→ THE TASK
Word for word, give the records again, dropping any picture they hold.

Scene change data

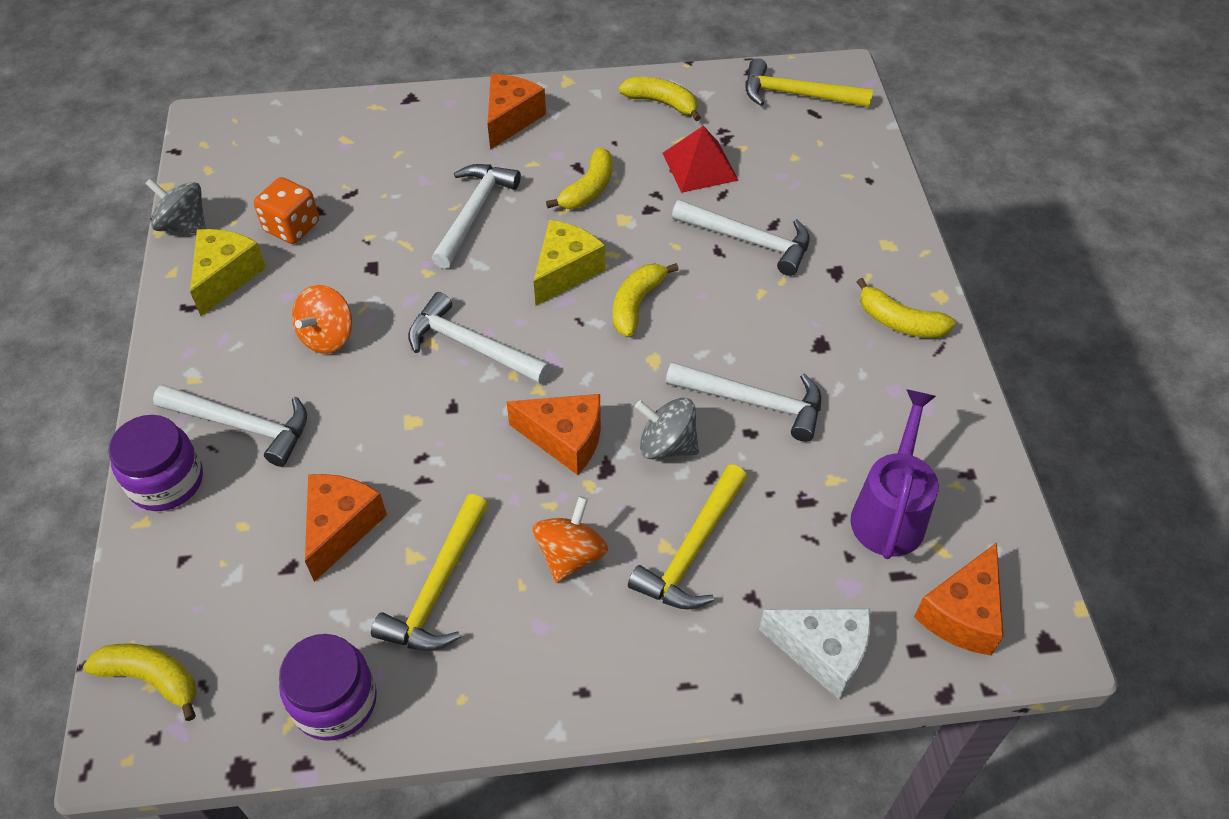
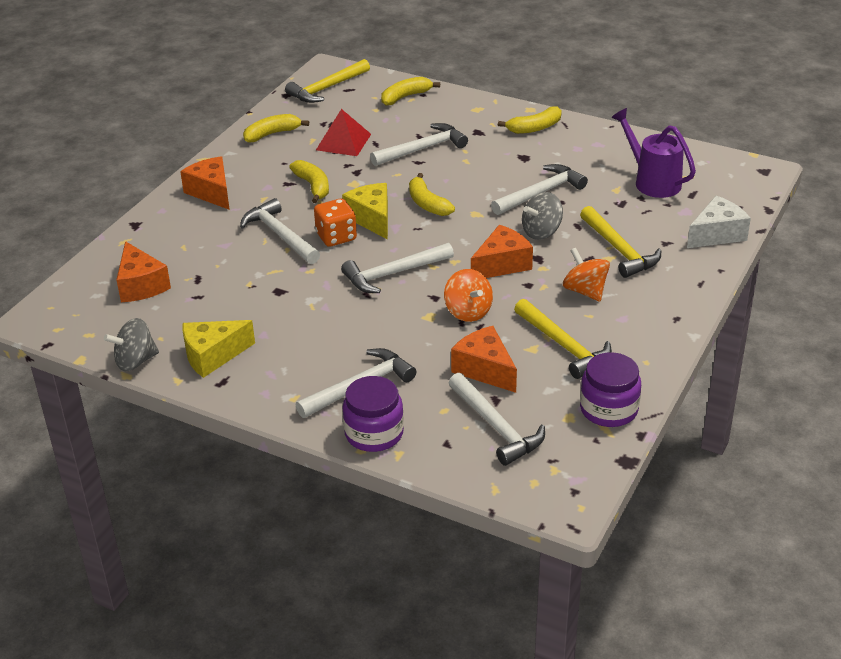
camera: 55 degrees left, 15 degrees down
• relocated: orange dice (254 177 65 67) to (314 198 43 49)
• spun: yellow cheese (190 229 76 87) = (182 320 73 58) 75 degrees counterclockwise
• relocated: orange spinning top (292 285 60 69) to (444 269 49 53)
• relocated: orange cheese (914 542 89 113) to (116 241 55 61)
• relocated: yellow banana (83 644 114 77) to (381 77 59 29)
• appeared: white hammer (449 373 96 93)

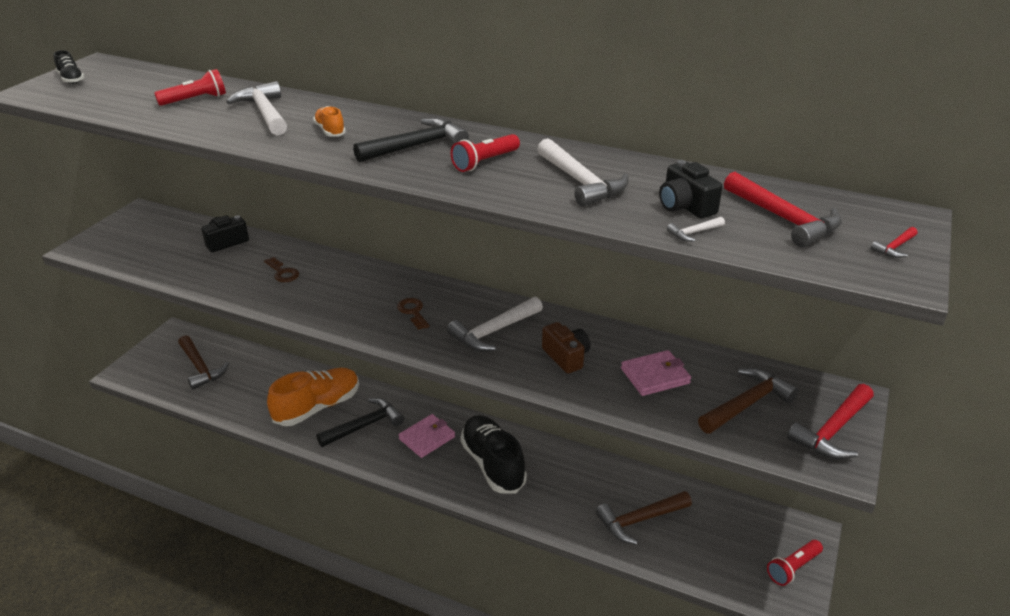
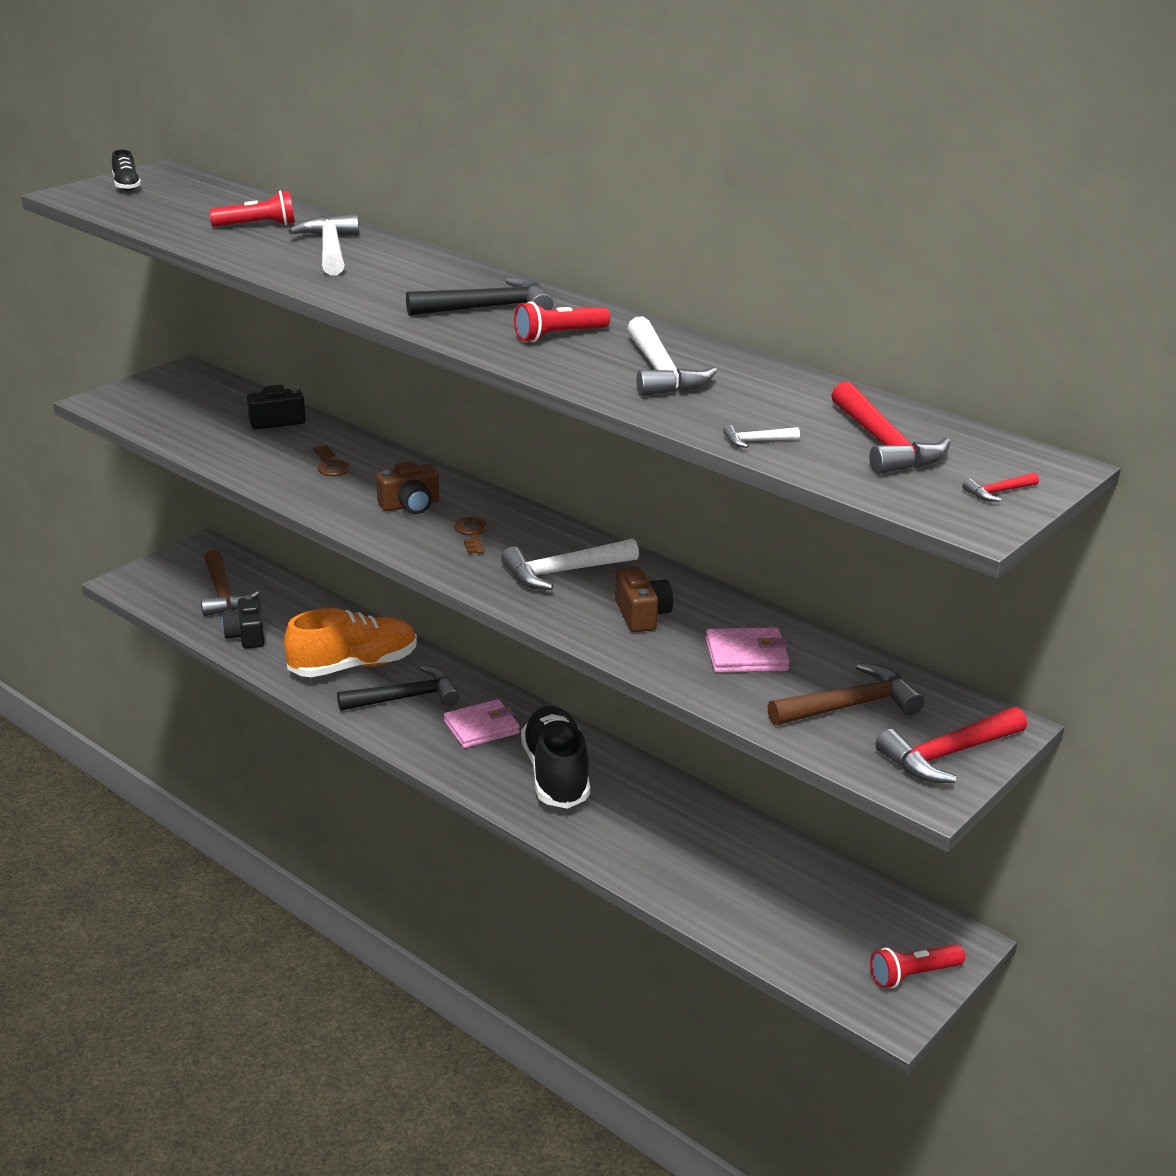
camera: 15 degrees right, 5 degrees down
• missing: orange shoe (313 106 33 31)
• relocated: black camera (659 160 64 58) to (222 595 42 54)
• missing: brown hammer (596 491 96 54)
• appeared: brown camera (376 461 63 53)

→ SOLUTION
camera: 55 degrees left, 15 degrees down
• relocated: orange dice (254 177 65 67) to (314 198 43 49)
• spun: yellow cheese (190 229 76 87) = (182 320 73 58) 75 degrees counterclockwise
• relocated: orange spinning top (292 285 60 69) to (444 269 49 53)
• relocated: orange cheese (914 542 89 113) to (116 241 55 61)
• relocated: yellow banana (83 644 114 77) to (381 77 59 29)
• appeared: white hammer (449 373 96 93)

camera: 15 degrees right, 5 degrees down
• missing: orange shoe (313 106 33 31)
• relocated: black camera (659 160 64 58) to (222 595 42 54)
• missing: brown hammer (596 491 96 54)
• appeared: brown camera (376 461 63 53)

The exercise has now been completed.